= HOW TO COMPLETE THIS TASK =
Output consists of the line that contains "pink soap dispenser: [621,130,741,284]" plus every later line of the material below, each one duplicated exactly.
= Beginning of Section =
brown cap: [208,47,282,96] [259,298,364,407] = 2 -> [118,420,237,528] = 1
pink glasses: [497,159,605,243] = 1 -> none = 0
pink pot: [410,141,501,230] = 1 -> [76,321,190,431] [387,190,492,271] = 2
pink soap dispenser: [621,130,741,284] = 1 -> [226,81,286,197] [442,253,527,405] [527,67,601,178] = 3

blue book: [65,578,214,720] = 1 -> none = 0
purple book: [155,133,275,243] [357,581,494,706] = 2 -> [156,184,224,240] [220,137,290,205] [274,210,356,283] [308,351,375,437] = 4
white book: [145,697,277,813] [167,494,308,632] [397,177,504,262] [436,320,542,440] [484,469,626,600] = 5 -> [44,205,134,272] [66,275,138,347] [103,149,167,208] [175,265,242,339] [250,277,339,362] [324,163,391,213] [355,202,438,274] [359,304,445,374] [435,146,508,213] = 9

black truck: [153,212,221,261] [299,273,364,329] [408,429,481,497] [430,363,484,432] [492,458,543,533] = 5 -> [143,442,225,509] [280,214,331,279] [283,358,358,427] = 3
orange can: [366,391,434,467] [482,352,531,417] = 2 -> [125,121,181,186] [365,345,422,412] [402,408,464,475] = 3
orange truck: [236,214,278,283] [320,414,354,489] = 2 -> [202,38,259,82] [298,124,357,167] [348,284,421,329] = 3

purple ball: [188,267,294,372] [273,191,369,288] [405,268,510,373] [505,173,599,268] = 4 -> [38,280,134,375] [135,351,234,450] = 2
= End of Section =
= RESPONSE AREA =
pink soap dispenser: [621,130,741,284] = 1 -> [226,81,286,197] [442,253,527,405] [527,67,601,178] = 3

blue book: [65,578,214,720] = 1 -> none = 0
purple book: [155,133,275,243] [357,581,494,706] = 2 -> [156,184,224,240] [220,137,290,205] [274,210,356,283] [308,351,375,437] = 4
white book: [145,697,277,813] [167,494,308,632] [397,177,504,262] [436,320,542,440] [484,469,626,600] = 5 -> [44,205,134,272] [66,275,138,347] [103,149,167,208] [175,265,242,339] [250,277,339,362] [324,163,391,213] [355,202,438,274] [359,304,445,374] [435,146,508,213] = 9

black truck: [153,212,221,261] [299,273,364,329] [408,429,481,497] [430,363,484,432] [492,458,543,533] = 5 -> [143,442,225,509] [280,214,331,279] [283,358,358,427] = 3
orange can: [366,391,434,467] [482,352,531,417] = 2 -> [125,121,181,186] [365,345,422,412] [402,408,464,475] = 3
orange truck: [236,214,278,283] [320,414,354,489] = 2 -> [202,38,259,82] [298,124,357,167] [348,284,421,329] = 3

purple ball: [188,267,294,372] [273,191,369,288] [405,268,510,373] [505,173,599,268] = 4 -> [38,280,134,375] [135,351,234,450] = 2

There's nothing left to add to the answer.